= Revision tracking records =
Start of Block
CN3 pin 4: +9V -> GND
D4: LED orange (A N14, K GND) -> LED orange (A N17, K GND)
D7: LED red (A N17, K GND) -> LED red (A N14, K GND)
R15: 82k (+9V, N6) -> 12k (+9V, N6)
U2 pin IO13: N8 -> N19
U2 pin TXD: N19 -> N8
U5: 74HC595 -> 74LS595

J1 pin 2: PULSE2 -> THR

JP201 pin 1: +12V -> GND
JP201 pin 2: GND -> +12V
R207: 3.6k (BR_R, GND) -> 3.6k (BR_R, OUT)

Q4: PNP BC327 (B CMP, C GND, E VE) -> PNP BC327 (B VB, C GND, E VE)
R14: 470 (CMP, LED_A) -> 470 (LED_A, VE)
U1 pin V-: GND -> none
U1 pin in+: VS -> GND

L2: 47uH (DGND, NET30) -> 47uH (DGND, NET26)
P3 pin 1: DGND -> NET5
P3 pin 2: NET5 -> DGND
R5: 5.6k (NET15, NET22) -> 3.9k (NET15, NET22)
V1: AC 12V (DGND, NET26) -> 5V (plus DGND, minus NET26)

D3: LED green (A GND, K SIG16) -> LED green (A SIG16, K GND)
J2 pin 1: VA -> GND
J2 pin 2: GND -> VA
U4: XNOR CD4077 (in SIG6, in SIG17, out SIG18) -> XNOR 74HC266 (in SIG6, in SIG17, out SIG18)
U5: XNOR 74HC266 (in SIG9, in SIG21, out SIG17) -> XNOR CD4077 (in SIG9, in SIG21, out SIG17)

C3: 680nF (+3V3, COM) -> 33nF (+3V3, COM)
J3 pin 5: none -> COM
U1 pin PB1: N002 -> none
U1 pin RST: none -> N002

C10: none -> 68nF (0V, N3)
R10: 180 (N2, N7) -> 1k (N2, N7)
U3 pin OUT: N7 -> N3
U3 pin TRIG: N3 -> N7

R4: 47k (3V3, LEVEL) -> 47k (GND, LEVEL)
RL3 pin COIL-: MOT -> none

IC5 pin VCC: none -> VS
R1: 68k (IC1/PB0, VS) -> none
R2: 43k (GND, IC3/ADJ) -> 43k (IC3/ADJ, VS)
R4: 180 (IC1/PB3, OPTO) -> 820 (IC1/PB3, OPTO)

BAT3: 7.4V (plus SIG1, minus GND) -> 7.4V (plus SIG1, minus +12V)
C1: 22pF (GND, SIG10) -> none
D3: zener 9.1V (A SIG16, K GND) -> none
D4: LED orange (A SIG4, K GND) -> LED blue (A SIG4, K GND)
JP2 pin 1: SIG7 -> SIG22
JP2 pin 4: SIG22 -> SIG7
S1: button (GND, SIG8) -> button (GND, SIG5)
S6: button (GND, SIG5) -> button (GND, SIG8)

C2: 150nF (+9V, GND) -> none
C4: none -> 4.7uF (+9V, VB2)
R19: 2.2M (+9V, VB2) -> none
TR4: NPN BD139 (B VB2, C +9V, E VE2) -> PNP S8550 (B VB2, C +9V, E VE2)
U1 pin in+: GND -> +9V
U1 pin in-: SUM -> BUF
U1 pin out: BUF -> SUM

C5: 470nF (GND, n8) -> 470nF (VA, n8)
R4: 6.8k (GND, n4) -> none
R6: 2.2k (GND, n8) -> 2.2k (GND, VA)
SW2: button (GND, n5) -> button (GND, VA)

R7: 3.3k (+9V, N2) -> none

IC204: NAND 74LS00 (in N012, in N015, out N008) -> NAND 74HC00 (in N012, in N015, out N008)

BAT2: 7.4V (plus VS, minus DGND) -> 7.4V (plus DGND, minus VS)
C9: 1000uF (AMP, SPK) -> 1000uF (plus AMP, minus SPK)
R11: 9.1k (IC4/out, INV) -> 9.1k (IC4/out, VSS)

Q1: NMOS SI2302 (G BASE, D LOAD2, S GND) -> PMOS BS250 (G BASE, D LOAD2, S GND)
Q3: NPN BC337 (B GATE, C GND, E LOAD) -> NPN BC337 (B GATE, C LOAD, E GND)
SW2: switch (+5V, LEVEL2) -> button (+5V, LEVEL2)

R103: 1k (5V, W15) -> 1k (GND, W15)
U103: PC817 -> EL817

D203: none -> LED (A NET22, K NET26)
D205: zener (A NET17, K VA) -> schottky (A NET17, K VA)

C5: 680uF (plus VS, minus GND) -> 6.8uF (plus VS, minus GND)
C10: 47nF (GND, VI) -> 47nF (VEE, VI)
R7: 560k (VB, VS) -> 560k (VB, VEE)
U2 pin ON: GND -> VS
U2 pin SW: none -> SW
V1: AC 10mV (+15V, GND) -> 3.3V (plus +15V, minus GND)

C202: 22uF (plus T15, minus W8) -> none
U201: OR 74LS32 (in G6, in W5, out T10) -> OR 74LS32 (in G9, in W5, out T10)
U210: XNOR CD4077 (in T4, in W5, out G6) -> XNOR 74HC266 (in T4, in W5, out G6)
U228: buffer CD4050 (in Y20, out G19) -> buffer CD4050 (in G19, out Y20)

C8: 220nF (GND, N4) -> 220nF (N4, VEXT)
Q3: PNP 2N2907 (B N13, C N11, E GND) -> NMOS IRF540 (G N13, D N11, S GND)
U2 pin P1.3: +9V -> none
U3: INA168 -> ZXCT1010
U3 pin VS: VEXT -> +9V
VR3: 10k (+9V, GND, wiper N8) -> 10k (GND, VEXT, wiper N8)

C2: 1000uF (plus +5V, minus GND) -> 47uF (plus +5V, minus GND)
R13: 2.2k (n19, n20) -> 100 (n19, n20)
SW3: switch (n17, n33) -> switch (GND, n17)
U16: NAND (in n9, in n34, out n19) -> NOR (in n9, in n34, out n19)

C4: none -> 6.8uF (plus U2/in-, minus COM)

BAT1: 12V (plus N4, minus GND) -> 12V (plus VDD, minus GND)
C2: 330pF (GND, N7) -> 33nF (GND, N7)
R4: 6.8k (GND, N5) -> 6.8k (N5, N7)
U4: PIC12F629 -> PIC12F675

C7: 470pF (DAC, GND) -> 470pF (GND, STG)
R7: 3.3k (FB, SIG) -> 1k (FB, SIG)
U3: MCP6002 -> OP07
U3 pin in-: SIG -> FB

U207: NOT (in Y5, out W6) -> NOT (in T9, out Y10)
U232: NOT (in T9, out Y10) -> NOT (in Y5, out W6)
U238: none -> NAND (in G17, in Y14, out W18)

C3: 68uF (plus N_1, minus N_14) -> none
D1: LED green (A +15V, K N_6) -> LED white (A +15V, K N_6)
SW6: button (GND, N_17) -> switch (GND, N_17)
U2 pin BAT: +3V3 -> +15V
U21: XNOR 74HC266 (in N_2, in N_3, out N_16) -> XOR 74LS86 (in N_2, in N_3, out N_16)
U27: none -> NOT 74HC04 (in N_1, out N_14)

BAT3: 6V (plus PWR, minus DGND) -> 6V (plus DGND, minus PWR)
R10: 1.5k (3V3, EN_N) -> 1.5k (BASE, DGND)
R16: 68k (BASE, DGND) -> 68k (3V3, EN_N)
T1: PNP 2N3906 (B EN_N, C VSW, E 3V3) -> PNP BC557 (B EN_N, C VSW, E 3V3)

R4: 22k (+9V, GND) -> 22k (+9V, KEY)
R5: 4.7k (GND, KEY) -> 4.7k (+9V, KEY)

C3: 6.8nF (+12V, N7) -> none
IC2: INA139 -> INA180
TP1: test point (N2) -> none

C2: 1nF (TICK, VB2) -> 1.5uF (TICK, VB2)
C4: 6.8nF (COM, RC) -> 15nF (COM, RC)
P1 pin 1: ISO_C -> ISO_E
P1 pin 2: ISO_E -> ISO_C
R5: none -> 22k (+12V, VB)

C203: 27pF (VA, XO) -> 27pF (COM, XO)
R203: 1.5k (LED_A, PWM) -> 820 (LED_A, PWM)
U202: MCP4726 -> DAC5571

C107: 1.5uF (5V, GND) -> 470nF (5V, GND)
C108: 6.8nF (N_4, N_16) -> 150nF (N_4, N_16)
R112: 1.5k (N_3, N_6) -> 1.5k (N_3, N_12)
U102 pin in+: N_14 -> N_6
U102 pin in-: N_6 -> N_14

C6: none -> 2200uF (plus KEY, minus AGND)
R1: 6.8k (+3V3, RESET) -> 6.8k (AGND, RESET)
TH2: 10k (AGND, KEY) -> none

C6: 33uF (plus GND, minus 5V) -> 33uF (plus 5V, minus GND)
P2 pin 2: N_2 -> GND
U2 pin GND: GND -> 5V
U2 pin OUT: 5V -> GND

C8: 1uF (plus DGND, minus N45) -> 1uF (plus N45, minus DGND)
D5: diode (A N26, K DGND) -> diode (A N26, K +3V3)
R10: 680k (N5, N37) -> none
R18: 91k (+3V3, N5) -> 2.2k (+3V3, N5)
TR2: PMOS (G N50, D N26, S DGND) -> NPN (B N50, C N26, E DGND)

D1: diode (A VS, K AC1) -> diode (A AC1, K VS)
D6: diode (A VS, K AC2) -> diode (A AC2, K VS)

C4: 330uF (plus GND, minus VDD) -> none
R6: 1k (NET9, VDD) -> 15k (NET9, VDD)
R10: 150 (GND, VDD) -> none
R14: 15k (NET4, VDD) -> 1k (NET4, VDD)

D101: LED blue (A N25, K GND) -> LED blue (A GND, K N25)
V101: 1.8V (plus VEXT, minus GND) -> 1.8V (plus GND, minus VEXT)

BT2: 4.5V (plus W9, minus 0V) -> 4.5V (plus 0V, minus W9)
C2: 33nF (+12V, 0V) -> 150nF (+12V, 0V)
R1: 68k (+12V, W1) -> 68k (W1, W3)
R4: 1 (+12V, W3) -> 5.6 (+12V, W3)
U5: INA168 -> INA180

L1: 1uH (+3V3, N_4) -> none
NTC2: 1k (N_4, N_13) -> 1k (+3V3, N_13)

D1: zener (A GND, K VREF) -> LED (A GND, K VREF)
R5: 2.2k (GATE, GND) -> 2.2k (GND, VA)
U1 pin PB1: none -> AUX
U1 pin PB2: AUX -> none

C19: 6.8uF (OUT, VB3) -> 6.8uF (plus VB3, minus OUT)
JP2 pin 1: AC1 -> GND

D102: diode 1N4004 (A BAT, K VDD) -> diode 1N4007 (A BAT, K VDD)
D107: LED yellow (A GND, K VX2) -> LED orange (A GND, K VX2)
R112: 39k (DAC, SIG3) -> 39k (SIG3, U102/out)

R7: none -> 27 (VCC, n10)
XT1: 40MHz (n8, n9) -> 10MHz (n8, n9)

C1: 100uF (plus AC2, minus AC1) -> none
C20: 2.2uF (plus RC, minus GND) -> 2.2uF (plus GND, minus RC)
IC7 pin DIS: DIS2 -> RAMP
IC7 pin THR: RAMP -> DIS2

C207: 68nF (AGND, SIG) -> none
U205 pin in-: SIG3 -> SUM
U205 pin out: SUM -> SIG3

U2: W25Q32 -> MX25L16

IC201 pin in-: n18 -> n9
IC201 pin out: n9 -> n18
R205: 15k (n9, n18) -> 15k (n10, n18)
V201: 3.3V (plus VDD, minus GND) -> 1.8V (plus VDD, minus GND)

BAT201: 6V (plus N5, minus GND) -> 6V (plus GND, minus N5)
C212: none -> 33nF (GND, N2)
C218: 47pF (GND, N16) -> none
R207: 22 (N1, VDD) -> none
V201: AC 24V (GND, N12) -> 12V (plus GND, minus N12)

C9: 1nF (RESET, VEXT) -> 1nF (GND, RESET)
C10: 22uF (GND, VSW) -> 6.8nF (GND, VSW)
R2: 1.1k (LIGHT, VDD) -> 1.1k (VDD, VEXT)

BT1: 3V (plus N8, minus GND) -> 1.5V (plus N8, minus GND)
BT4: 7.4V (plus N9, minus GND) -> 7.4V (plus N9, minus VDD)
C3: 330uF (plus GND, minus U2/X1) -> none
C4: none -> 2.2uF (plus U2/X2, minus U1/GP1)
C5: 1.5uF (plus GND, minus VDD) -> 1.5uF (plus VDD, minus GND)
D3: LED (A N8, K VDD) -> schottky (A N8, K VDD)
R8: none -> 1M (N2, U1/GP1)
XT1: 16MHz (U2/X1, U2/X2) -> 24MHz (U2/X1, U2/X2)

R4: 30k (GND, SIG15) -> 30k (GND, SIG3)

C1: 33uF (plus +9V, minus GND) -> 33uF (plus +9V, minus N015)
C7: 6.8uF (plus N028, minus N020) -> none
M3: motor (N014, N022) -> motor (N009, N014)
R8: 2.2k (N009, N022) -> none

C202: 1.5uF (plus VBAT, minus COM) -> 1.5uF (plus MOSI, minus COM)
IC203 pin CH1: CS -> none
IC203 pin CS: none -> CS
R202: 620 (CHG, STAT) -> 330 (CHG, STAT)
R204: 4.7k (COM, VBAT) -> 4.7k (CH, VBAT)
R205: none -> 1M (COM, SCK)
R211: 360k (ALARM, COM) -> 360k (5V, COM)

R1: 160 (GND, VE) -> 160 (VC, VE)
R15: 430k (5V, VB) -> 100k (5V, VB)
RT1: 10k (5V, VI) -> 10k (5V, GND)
End of Block
Copy out only the lines of the records above from the one with "C1: 100uF (plus AC2, minus AC1) -> none" through the one with "BT4: 7.4V (plus", exactly as they stand, both included.

= Reply to the task =
C1: 100uF (plus AC2, minus AC1) -> none
C20: 2.2uF (plus RC, minus GND) -> 2.2uF (plus GND, minus RC)
IC7 pin DIS: DIS2 -> RAMP
IC7 pin THR: RAMP -> DIS2

C207: 68nF (AGND, SIG) -> none
U205 pin in-: SIG3 -> SUM
U205 pin out: SUM -> SIG3

U2: W25Q32 -> MX25L16

IC201 pin in-: n18 -> n9
IC201 pin out: n9 -> n18
R205: 15k (n9, n18) -> 15k (n10, n18)
V201: 3.3V (plus VDD, minus GND) -> 1.8V (plus VDD, minus GND)

BAT201: 6V (plus N5, minus GND) -> 6V (plus GND, minus N5)
C212: none -> 33nF (GND, N2)
C218: 47pF (GND, N16) -> none
R207: 22 (N1, VDD) -> none
V201: AC 24V (GND, N12) -> 12V (plus GND, minus N12)

C9: 1nF (RESET, VEXT) -> 1nF (GND, RESET)
C10: 22uF (GND, VSW) -> 6.8nF (GND, VSW)
R2: 1.1k (LIGHT, VDD) -> 1.1k (VDD, VEXT)

BT1: 3V (plus N8, minus GND) -> 1.5V (plus N8, minus GND)
BT4: 7.4V (plus N9, minus GND) -> 7.4V (plus N9, minus VDD)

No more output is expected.